→ **About this exercise**: Write out all the entries word for word and omit any pictures.

→ **Records shown**:
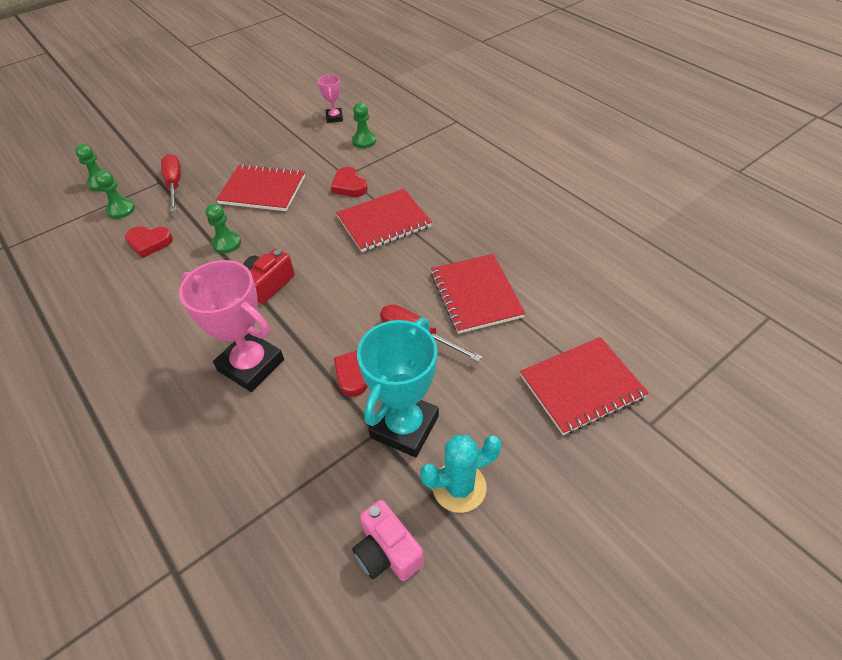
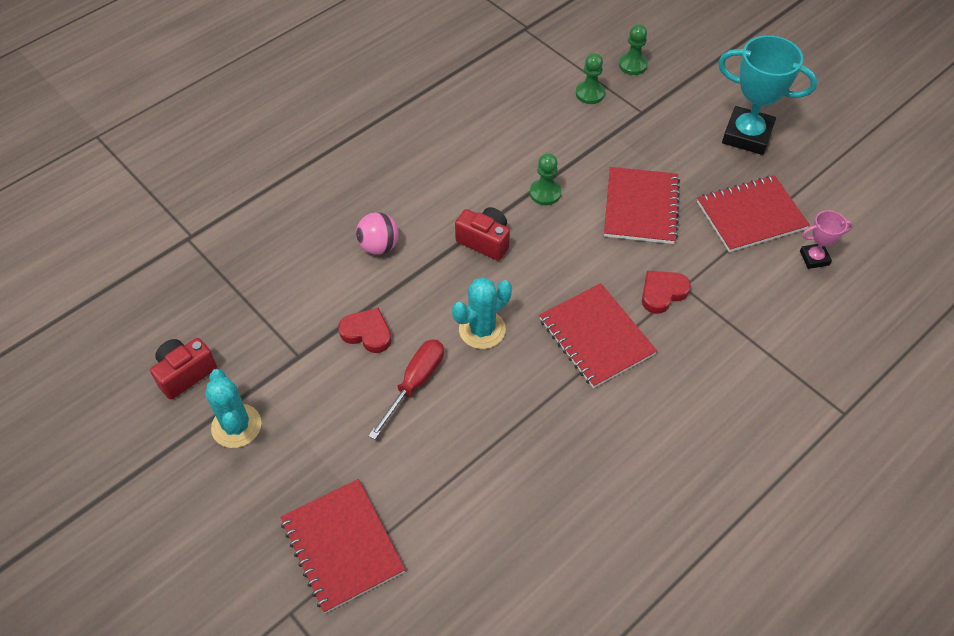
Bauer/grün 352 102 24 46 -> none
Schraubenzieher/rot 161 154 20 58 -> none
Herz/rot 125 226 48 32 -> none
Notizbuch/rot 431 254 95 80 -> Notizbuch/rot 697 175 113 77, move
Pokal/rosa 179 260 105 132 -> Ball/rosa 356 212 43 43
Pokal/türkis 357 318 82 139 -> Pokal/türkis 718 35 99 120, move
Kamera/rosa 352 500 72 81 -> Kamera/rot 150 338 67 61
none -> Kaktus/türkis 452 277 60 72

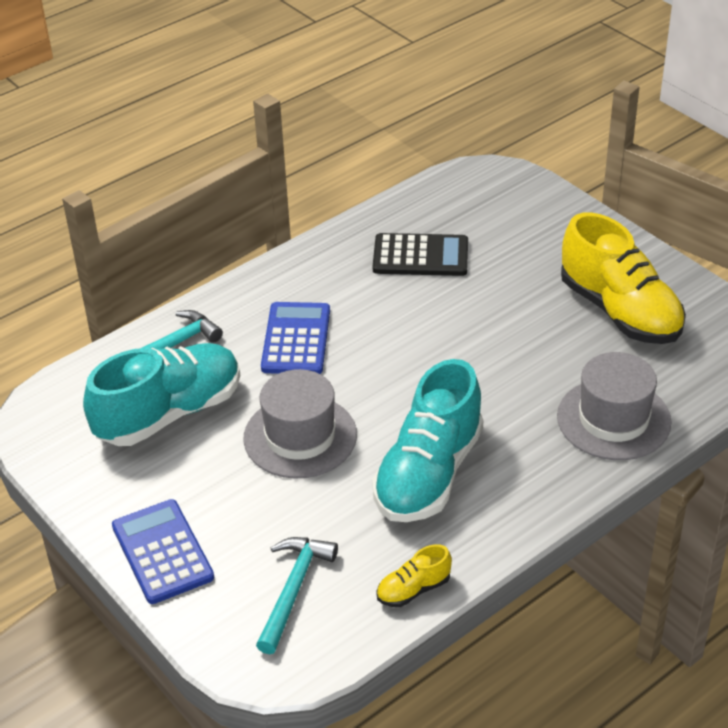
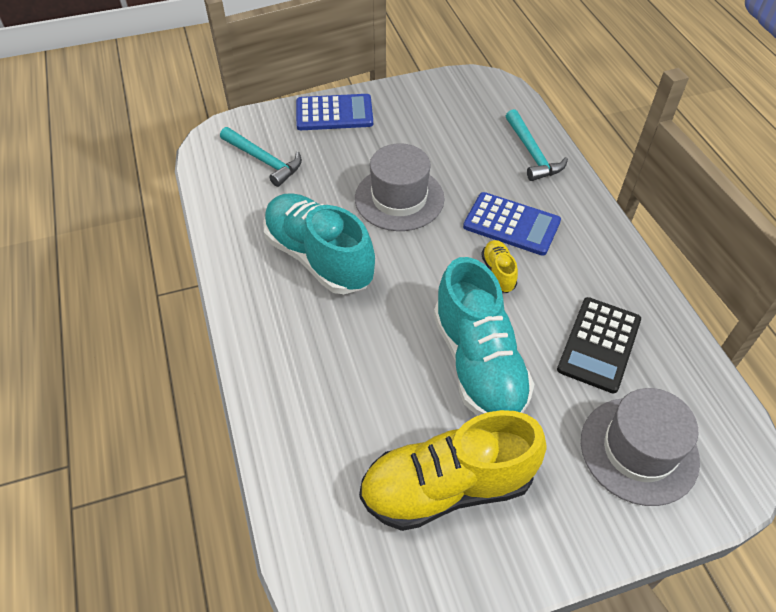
Schuh/türkis 83 343 157 103 -> Schuh/türkis 434 257 100 159, move
Hut/grau 557 352 115 108 -> Hut/grau 581 388 119 118, move
Schuh/gelb 376 544 76 63 -> Schuh/gelb 481 240 37 53, move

→ **Response for this exercise**:
Bauer/grün 352 102 24 46 -> none
Schraubenzieher/rot 161 154 20 58 -> none
Herz/rot 125 226 48 32 -> none
Notizbuch/rot 431 254 95 80 -> Notizbuch/rot 697 175 113 77, move
Pokal/rosa 179 260 105 132 -> Ball/rosa 356 212 43 43
Pokal/türkis 357 318 82 139 -> Pokal/türkis 718 35 99 120, move
Kamera/rosa 352 500 72 81 -> Kamera/rot 150 338 67 61
none -> Kaktus/türkis 452 277 60 72

Schuh/türkis 83 343 157 103 -> Schuh/türkis 434 257 100 159, move
Hut/grau 557 352 115 108 -> Hut/grau 581 388 119 118, move
Schuh/gelb 376 544 76 63 -> Schuh/gelb 481 240 37 53, move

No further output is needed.